**Data**
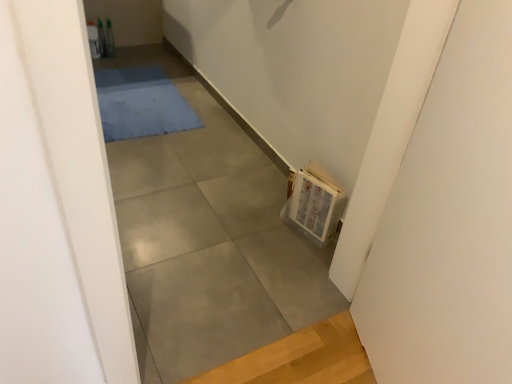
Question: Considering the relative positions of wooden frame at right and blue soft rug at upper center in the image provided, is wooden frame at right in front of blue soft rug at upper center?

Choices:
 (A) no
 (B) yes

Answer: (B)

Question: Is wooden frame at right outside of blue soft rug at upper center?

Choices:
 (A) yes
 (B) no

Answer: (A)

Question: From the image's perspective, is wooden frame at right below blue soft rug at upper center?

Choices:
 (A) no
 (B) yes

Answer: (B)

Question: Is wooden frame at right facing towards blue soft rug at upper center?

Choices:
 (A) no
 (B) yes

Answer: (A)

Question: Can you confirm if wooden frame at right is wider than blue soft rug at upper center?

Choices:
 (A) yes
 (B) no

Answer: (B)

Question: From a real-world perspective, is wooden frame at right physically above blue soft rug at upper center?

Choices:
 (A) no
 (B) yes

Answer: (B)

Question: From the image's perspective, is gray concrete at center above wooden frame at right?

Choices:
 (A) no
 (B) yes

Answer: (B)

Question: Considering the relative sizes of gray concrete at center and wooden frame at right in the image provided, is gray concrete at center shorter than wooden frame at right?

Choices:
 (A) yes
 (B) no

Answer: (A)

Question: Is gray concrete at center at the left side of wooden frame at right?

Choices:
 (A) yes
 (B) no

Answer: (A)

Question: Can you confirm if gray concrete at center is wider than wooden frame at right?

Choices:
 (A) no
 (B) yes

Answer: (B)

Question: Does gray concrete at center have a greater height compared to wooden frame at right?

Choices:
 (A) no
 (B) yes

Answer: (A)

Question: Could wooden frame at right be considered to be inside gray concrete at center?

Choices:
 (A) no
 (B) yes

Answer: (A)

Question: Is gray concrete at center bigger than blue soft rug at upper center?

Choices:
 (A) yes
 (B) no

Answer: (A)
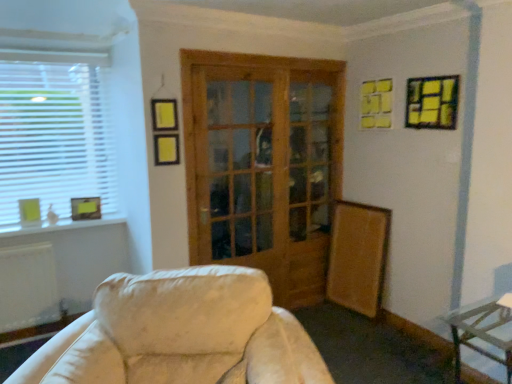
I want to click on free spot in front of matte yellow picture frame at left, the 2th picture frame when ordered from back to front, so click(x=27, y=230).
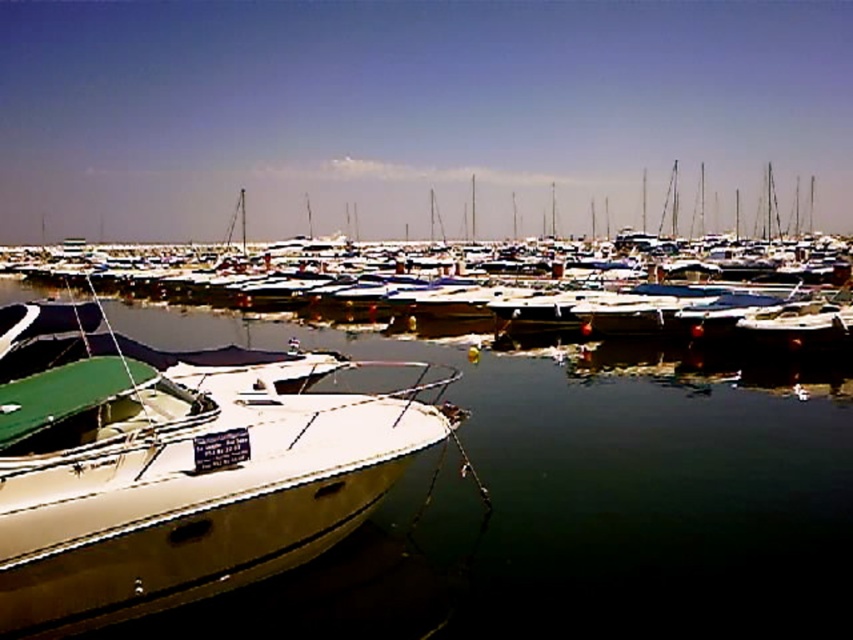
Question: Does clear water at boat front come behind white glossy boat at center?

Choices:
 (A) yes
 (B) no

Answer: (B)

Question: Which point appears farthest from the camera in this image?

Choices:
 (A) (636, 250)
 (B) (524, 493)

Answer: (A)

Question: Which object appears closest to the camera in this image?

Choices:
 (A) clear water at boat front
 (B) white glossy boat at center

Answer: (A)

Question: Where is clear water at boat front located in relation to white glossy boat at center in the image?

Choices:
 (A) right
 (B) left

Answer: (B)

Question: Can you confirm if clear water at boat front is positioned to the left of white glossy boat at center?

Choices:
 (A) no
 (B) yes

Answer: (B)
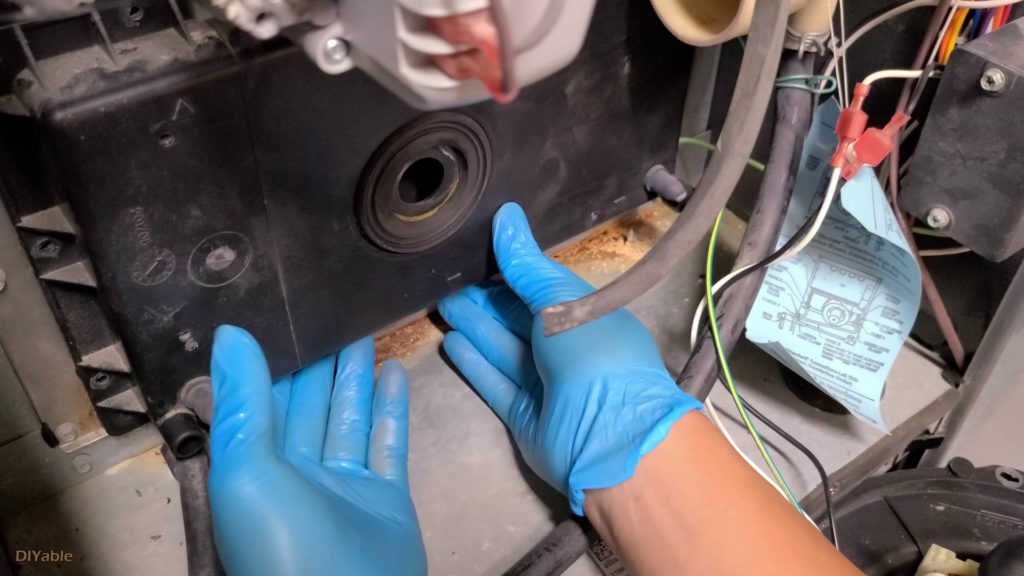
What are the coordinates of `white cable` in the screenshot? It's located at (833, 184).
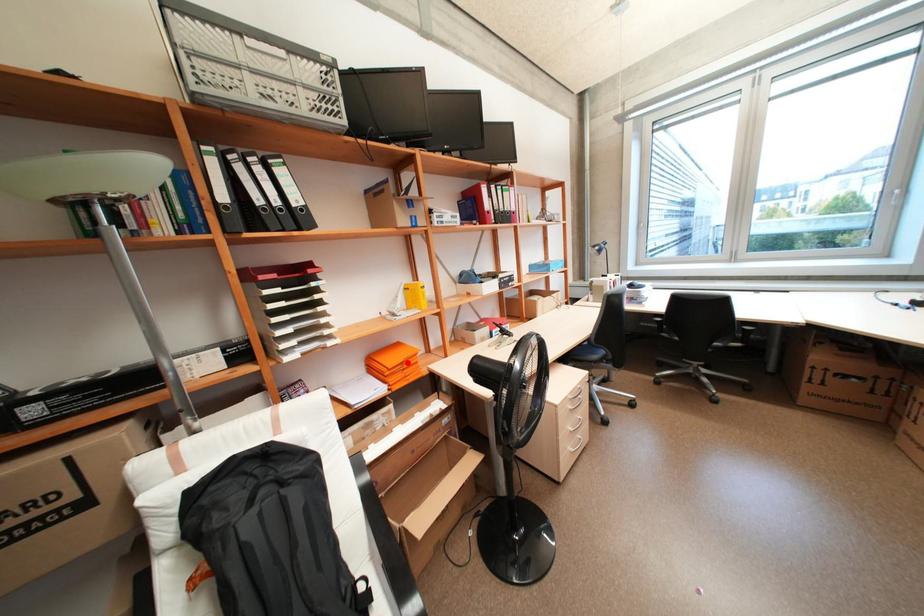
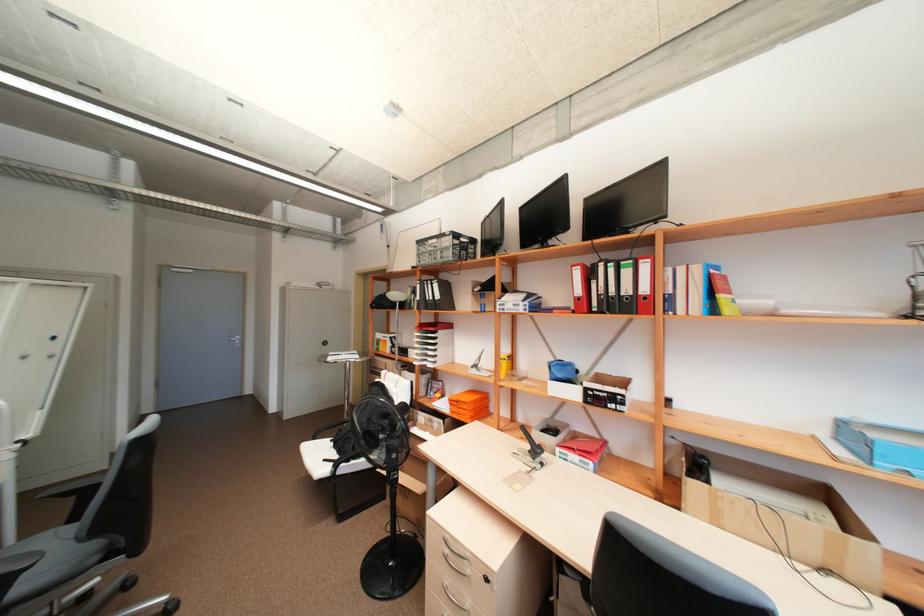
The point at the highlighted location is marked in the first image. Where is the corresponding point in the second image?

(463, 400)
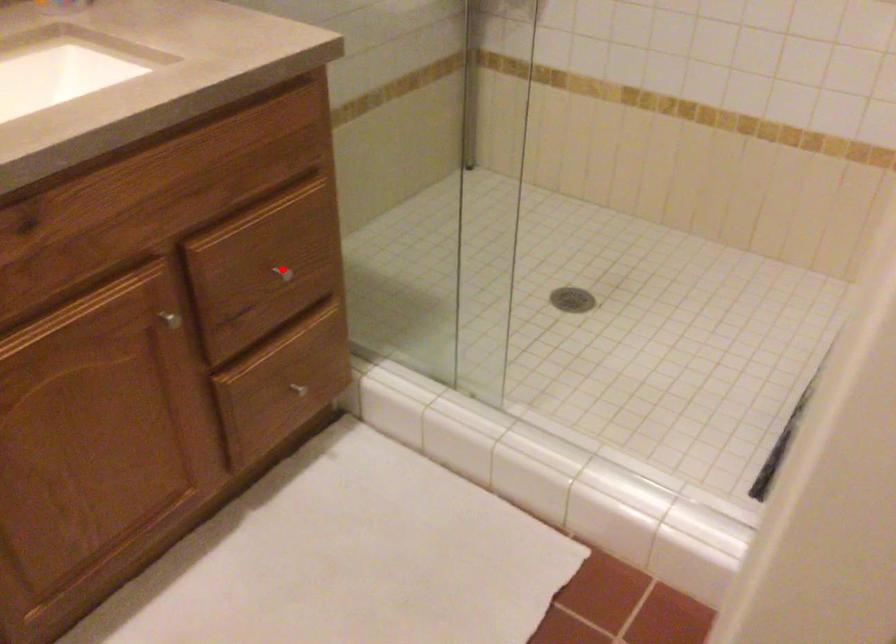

**Task to carry out**
Pick out every line in the records above that contains the string "perspective", and copy each one in full. Case counts.

**Expected answer**
Question: From the image's perspective, is wooden frame at right below blue soft rug at upper center?
Question: From a real-world perspective, is wooden frame at right physically above blue soft rug at upper center?
Question: From the image's perspective, is gray concrete at center above wooden frame at right?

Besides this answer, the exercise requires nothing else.